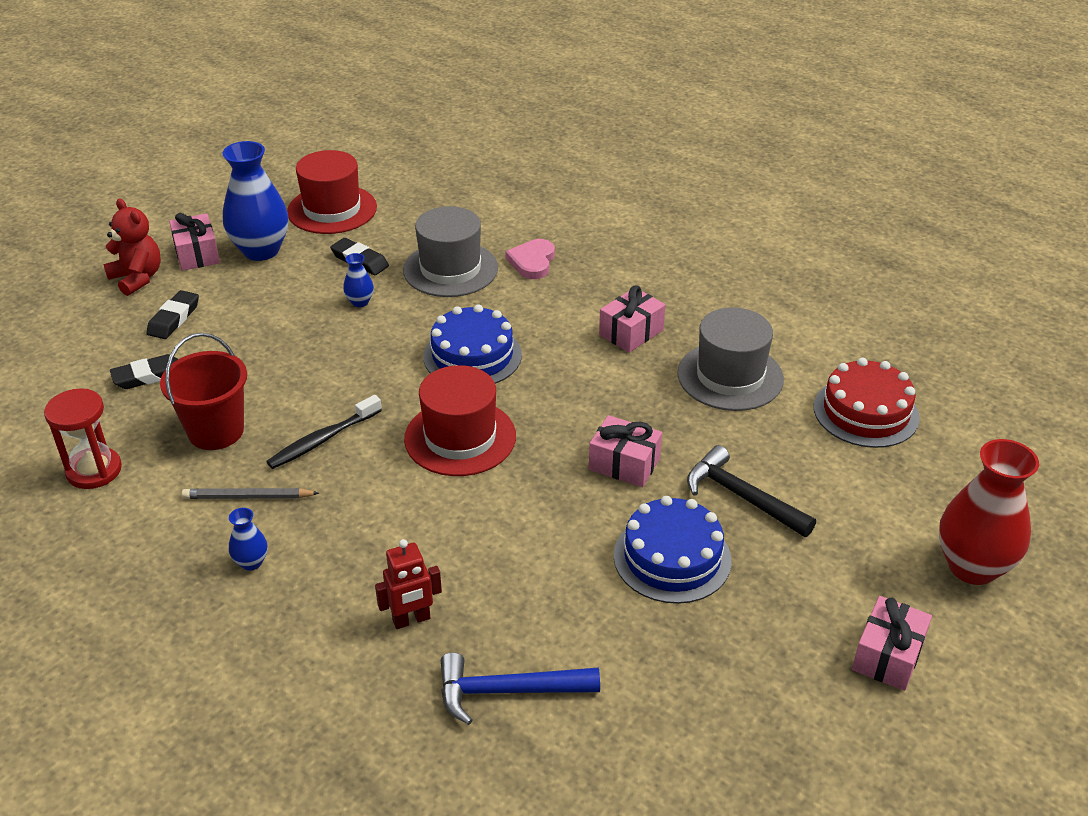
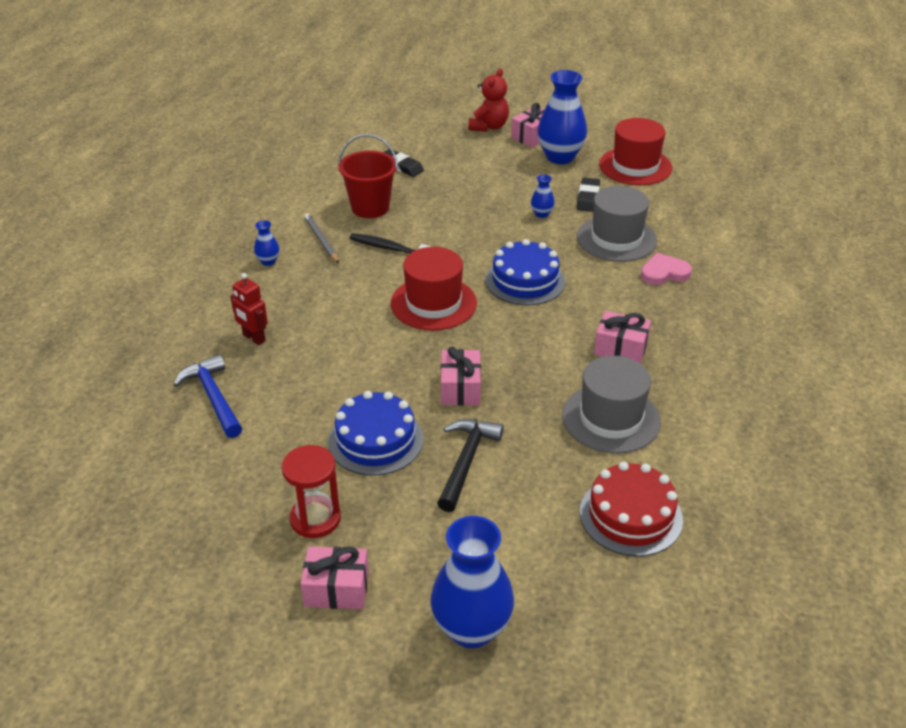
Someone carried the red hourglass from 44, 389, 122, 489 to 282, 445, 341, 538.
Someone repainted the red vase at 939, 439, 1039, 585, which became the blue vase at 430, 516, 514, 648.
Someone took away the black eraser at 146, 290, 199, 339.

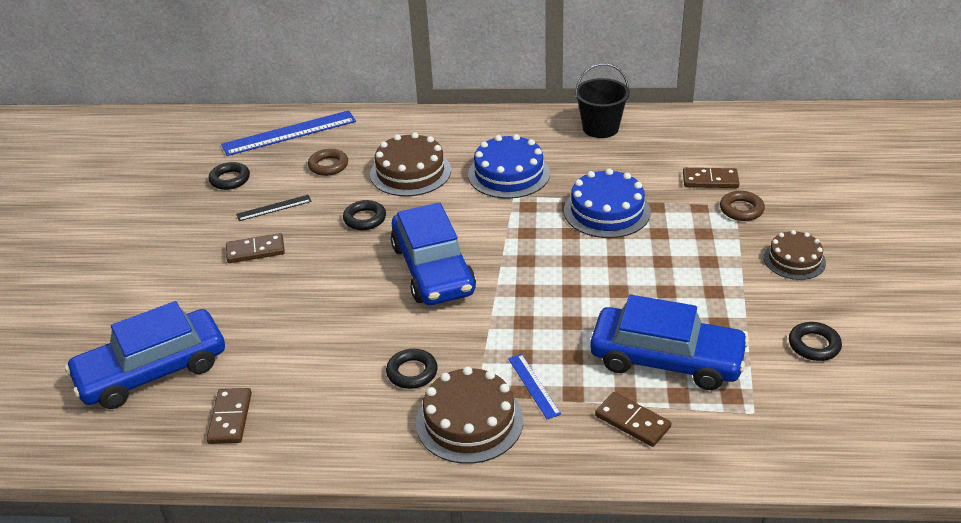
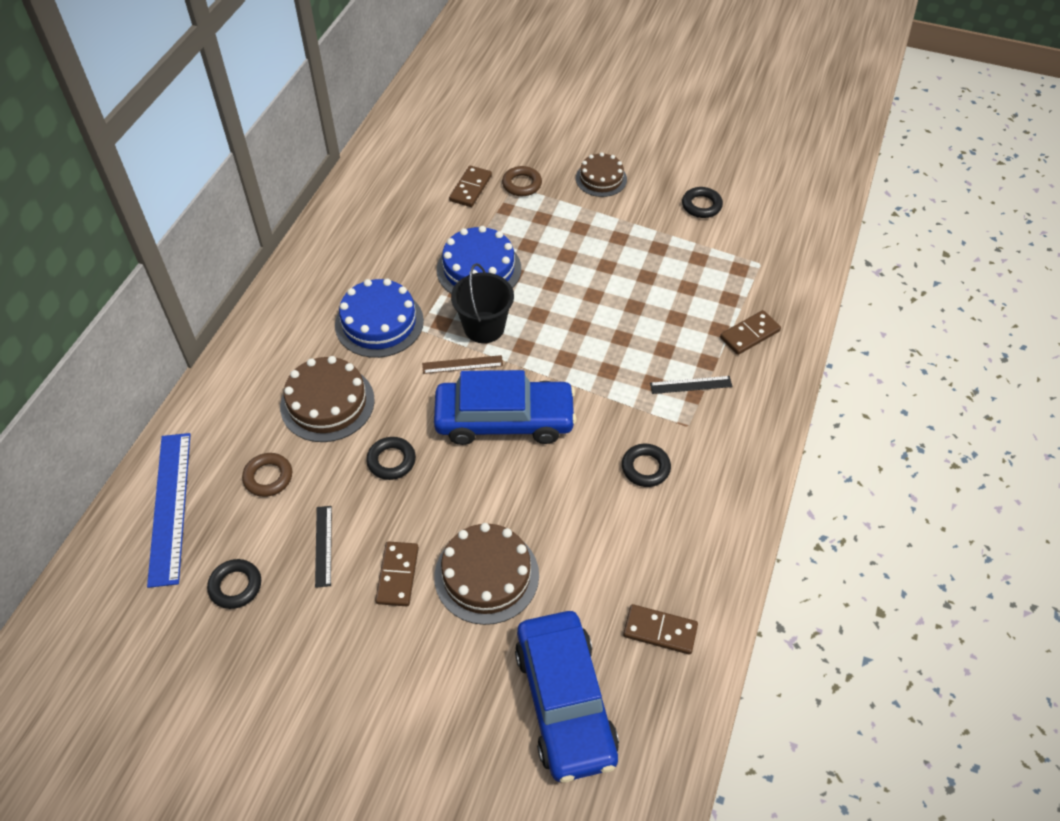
Someone put down the brown ruler at 422, 355, 503, 374.
Someone carried the brown cake from 416, 366, 523, 464 to 434, 523, 539, 625.
Someone carried the black bucket from 575, 63, 630, 138 to 451, 263, 514, 343.
Someone repainted the blue ruler at 508, 354, 561, 419, which became the black ruler at 650, 376, 732, 394.
Someone took away the blue car at 590, 295, 749, 390.

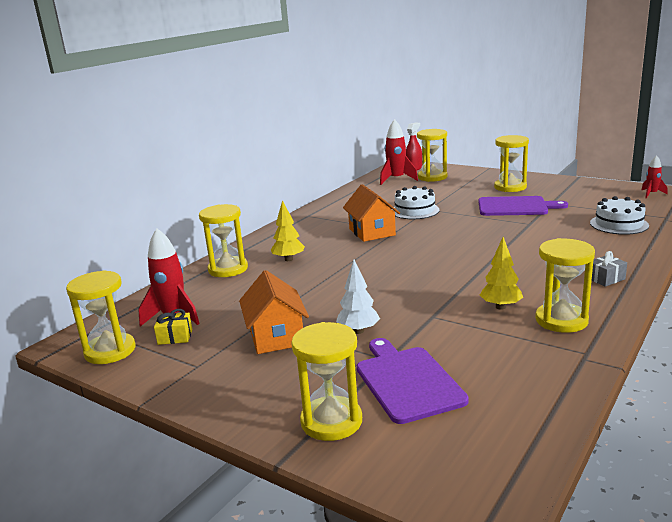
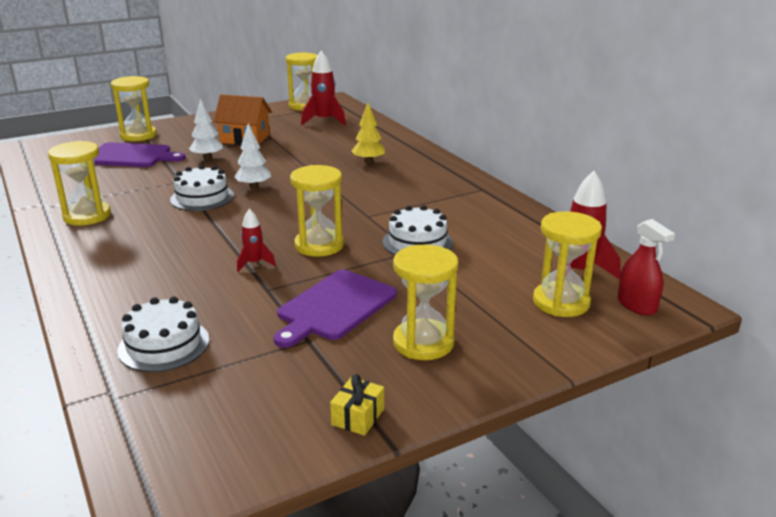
Someone put down the white cake at 170, 165, 234, 211.
Someone put down the white tree at 234, 123, 271, 189.
Someone carried the red rocket from 642, 155, 668, 198 to 237, 209, 276, 272.
Someone carried the yellow hourglass from 199, 204, 248, 277 to 290, 165, 344, 257.
Someone carried the yellow gift from 154, 309, 192, 345 to 330, 374, 384, 436.
Someone took away the orange house at 343, 184, 400, 242.
Someone took away the yellow tree at 480, 237, 523, 310.
Someone took away the grey gift at 592, 251, 627, 287.

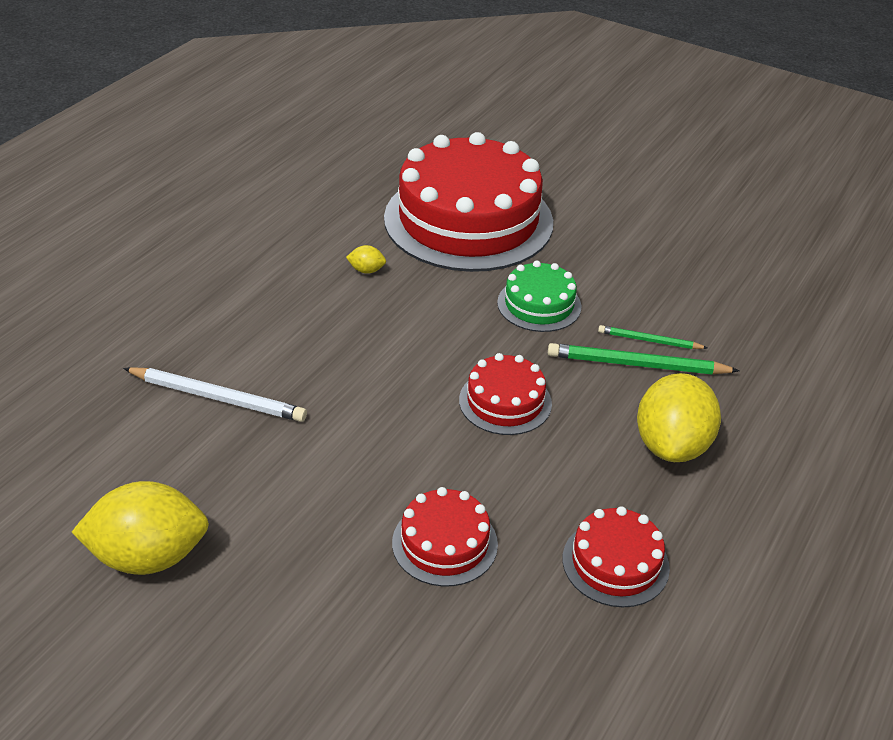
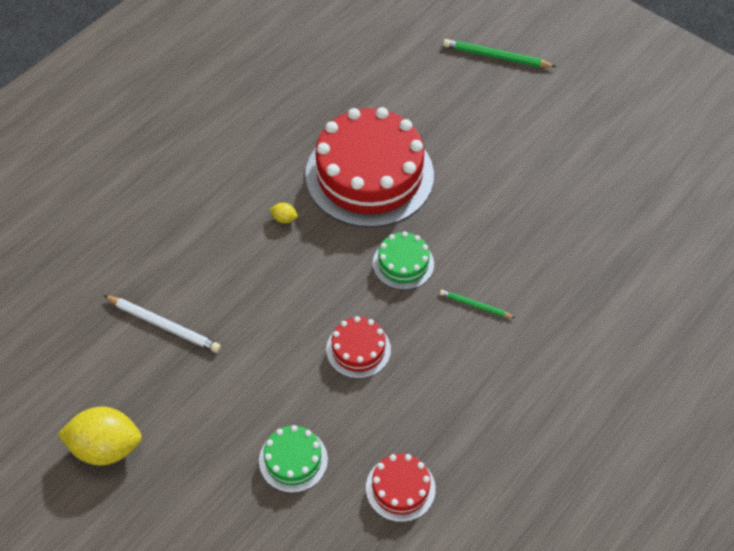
Someone repainted the red cake at 392, 487, 498, 587, which became the green cake at 259, 425, 328, 493.
Someone carried the green pencil from 548, 343, 739, 374 to 443, 39, 557, 67.
Someone took away the yellow lemon at 637, 373, 721, 462.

————

- Your instructions
Wherever a line of the data holds "gift", copy that line.

- Answer below
Someone carried the yellow gift from 154, 309, 192, 345 to 330, 374, 384, 436.
Someone took away the grey gift at 592, 251, 627, 287.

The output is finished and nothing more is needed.